* [EXERCISE INSTRUCTIONS] Once the line containing "turquoise book: 1 -> 0" is found in the data below, output that line and every line after it through the last, unchanged and with nothing else.

* [SUPPLIED DATA]
-- Opening Marker --
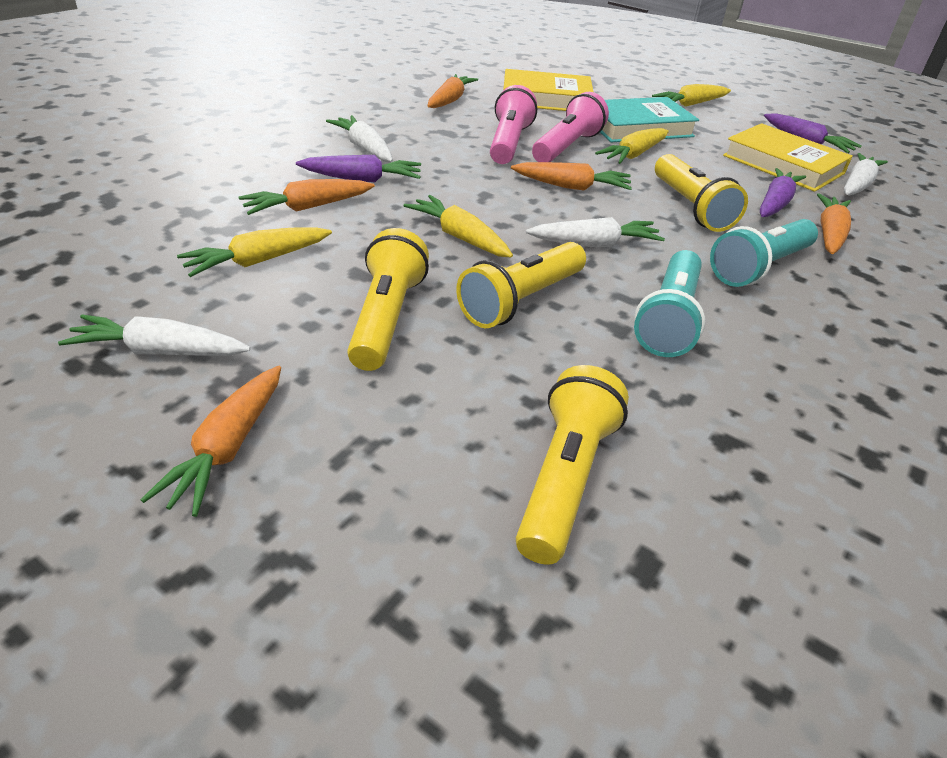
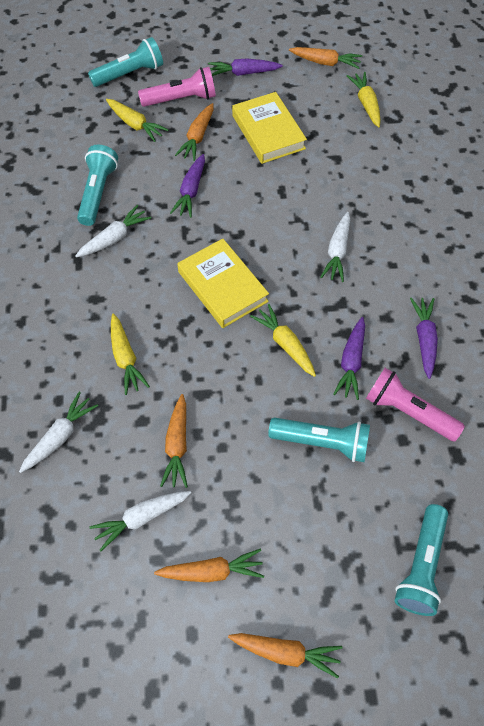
purple carrot: 3 -> 4
turquoise book: 1 -> 0
turquoise flashlight: 2 -> 4
yellow flashlight: 4 -> 0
-- Closing Marker --
* [RESULT OF THE EXERCISE]
turquoise book: 1 -> 0
turquoise flashlight: 2 -> 4
yellow flashlight: 4 -> 0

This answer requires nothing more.